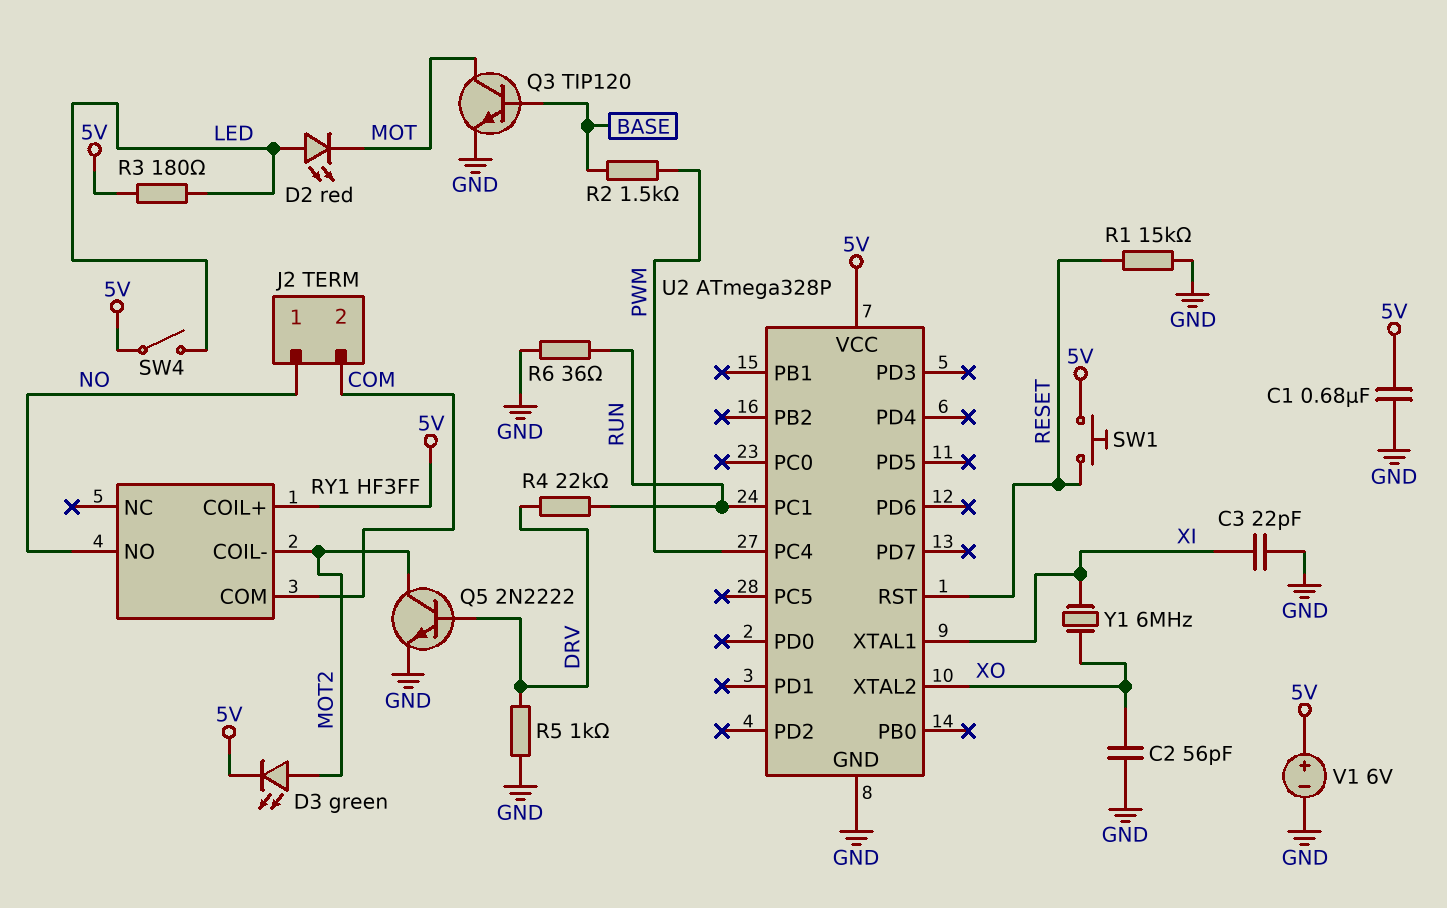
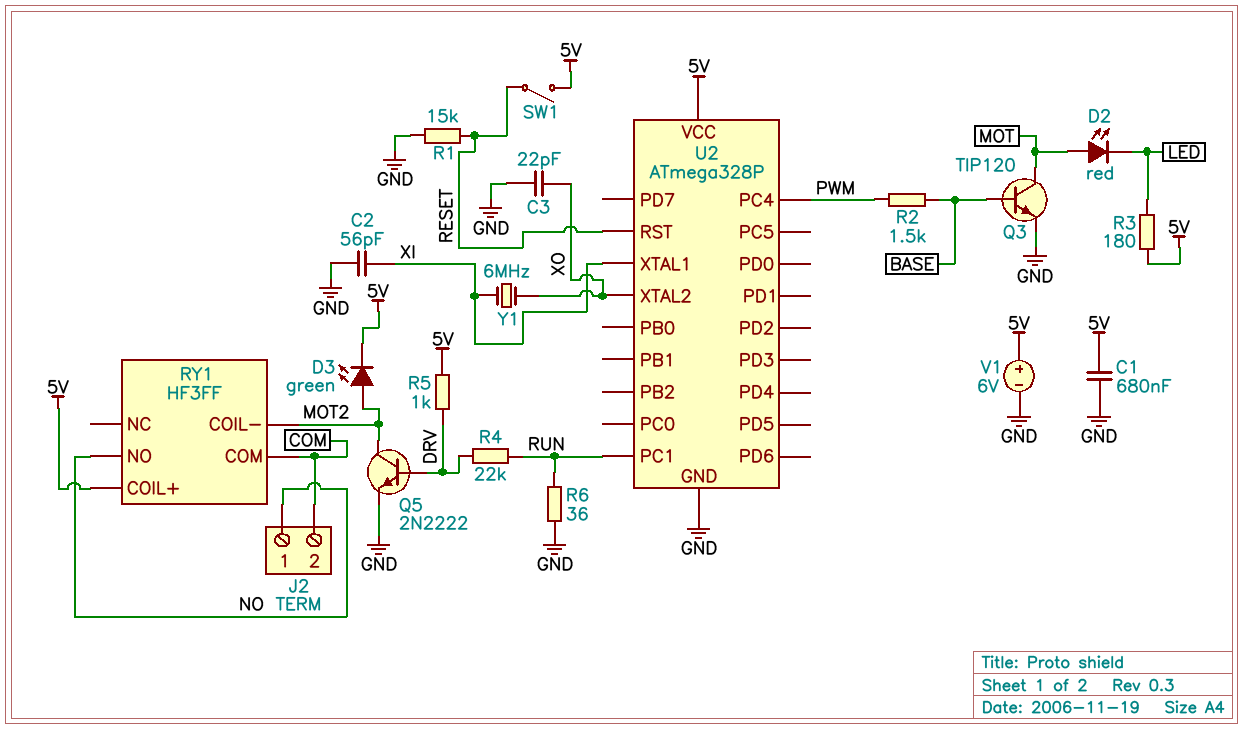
C2: 56pF (GND, XO) -> 56pF (GND, XI)
C3: 22pF (GND, XI) -> 22pF (GND, XO)
D2: LED red (A LED, K MOT) -> LED red (A MOT, K LED)
R5: 1k (DRV, GND) -> 1k (5V, DRV)
SW1: button (5V, RESET) -> switch (5V, RESET)
SW4: switch (5V, LED) -> none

_ _ _

How to complete this task: Using the material above, return every line that holds the string "switch".

Result of this exercise:
SW1: button (5V, RESET) -> switch (5V, RESET)
SW4: switch (5V, LED) -> none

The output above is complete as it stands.